• **Data under study**:
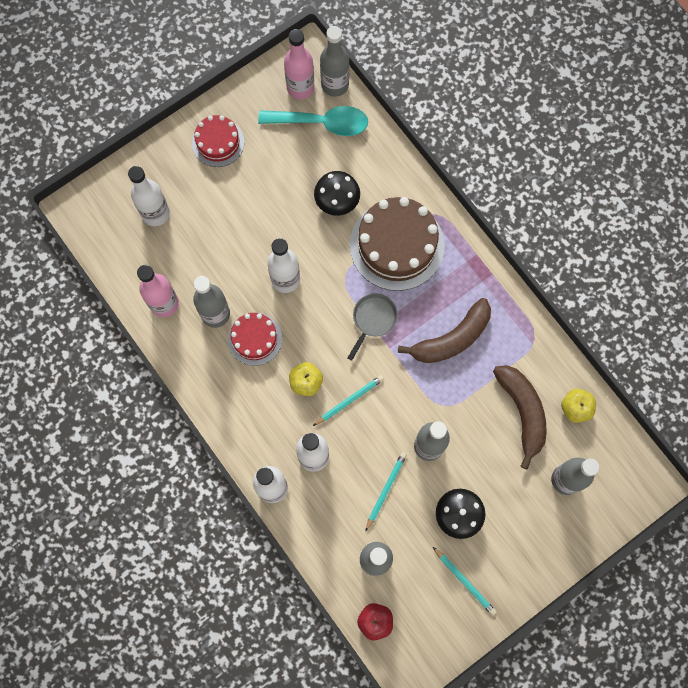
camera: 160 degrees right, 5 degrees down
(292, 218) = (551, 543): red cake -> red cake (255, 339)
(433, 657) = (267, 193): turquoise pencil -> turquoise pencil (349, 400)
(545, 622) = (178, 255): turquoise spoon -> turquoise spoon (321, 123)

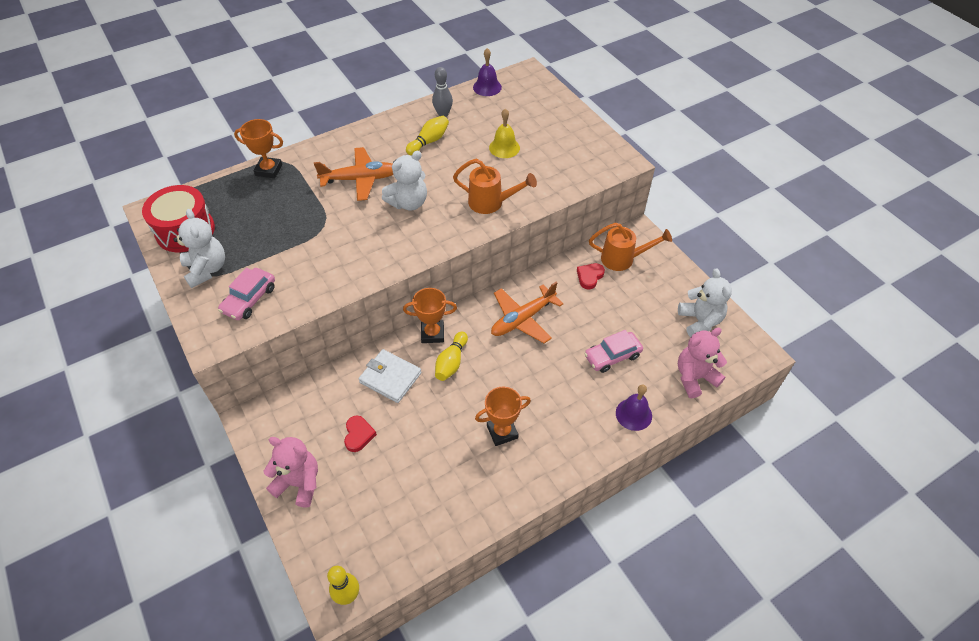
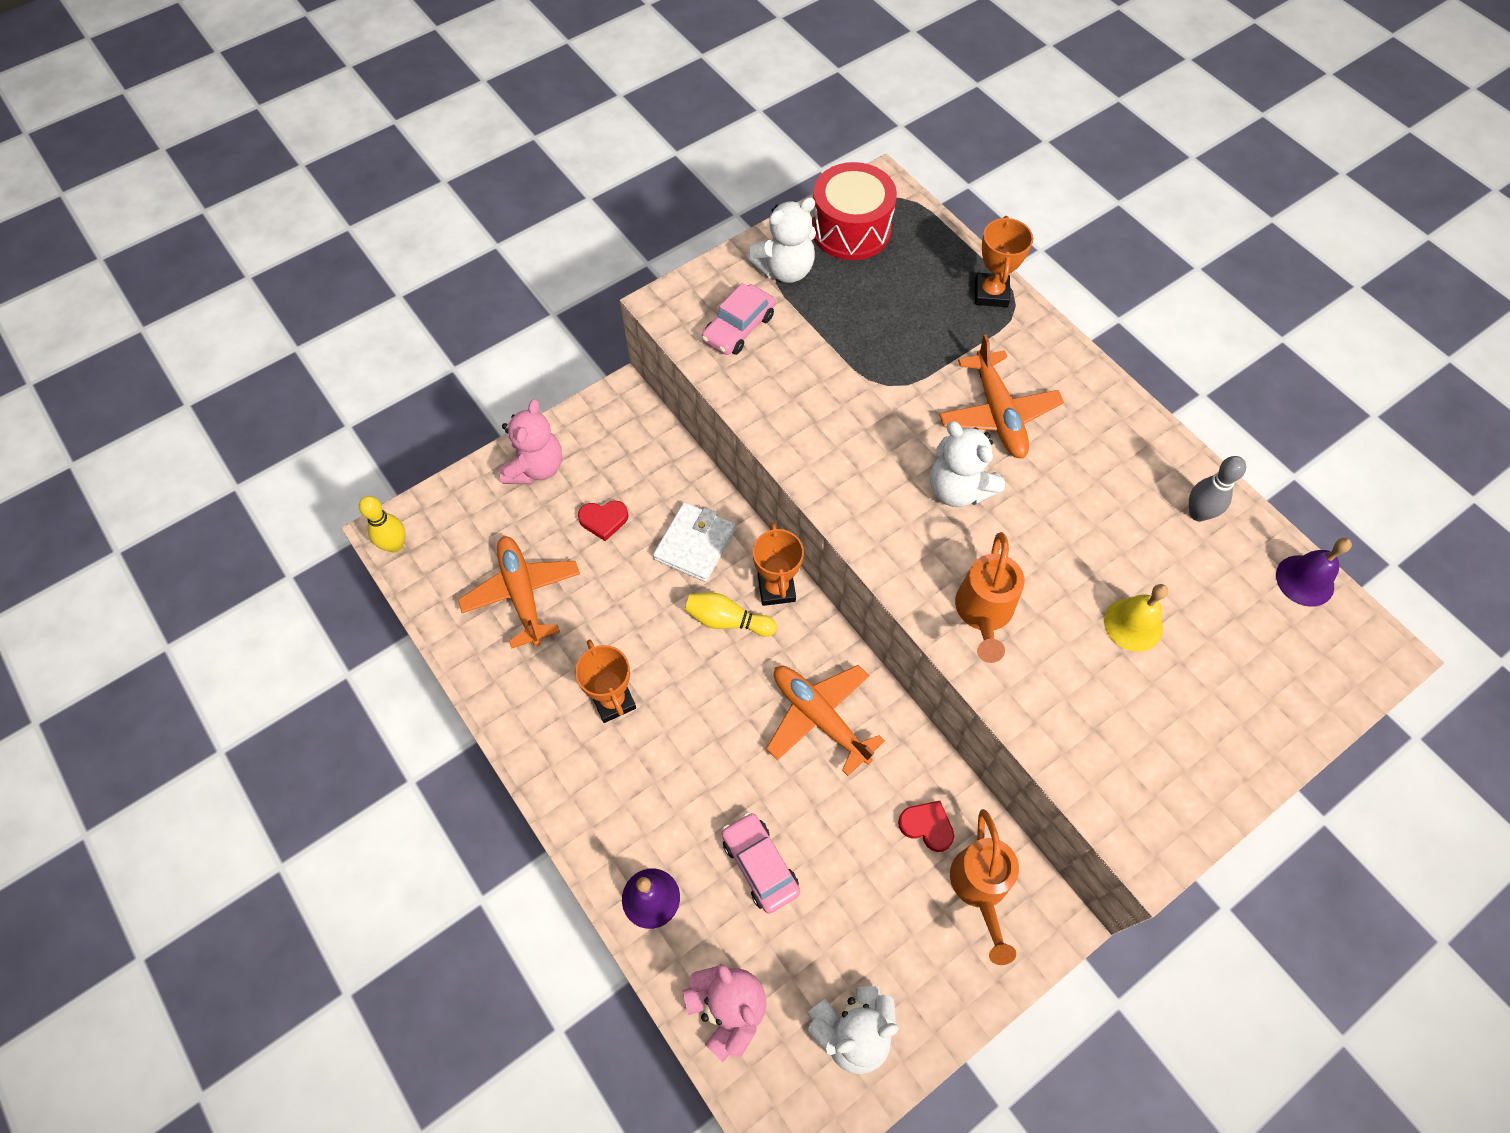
camera: 85 degrees right, 10 degrees up
(249, 299) = (739, 328): pink car -> pink car turned 75 degrees counterclockwise
(410, 492) = (522, 593): none -> orange plane
(429, 141) = (1116, 500): yellow bowling pin -> none

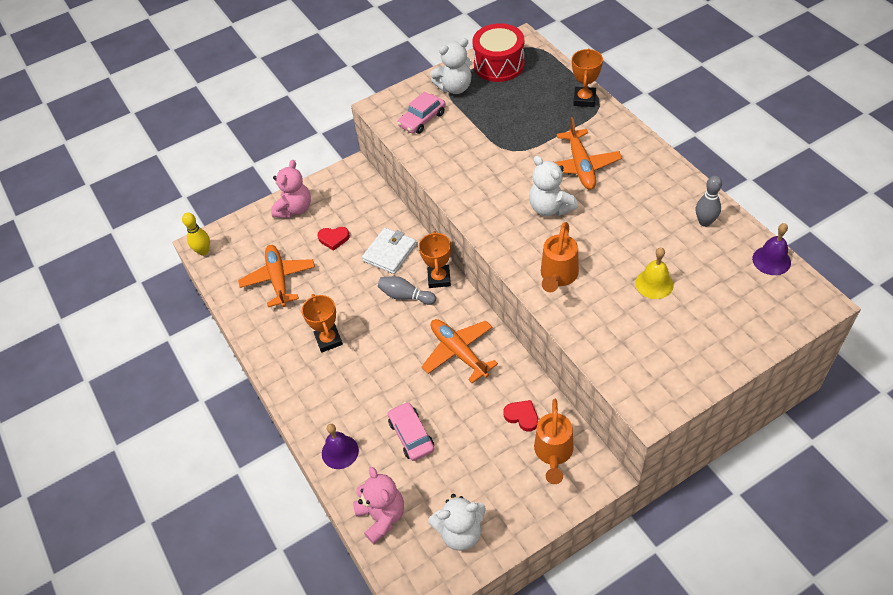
camera: 10 degrees right, 10 degrees down
(727, 620) = (405, 296): yellow bowling pin -> grey bowling pin

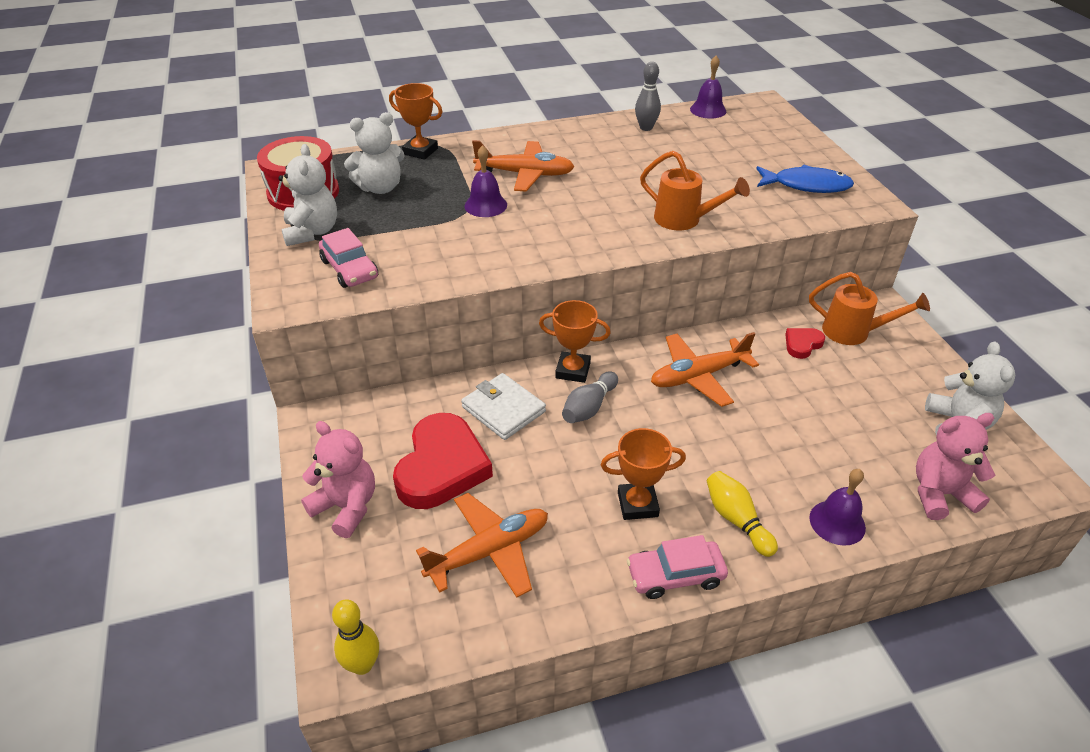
camera: 80 degrees left, 10 degrees down
(278, 279) = (489, 551): orange plane -> orange plane turned 150 degrees clockwise
(328, 394) = (736, 520): none -> yellow bowling pin
(333, 239) = (442, 467): red heart -> red heart, size x2.15
(411, 435) = (818, 443): pink car -> pink car (675, 575)
(525, 158) = (485, 205): none -> purple bell
(550, 208) = (577, 205): white teddy bear -> white teddy bear (380, 188)
(654, 284) = (715, 169): yellow bell -> none
(658, 354) = (806, 185): none -> blue fish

• **Task item**: The result should be the lines from the line with "(333, 239) = (442, 467): red" to the last line of the material, returned exactly and without any other line.

• **Reply**:
(333, 239) = (442, 467): red heart -> red heart, size x2.15
(411, 435) = (818, 443): pink car -> pink car (675, 575)
(525, 158) = (485, 205): none -> purple bell
(550, 208) = (577, 205): white teddy bear -> white teddy bear (380, 188)
(654, 284) = (715, 169): yellow bell -> none
(658, 354) = (806, 185): none -> blue fish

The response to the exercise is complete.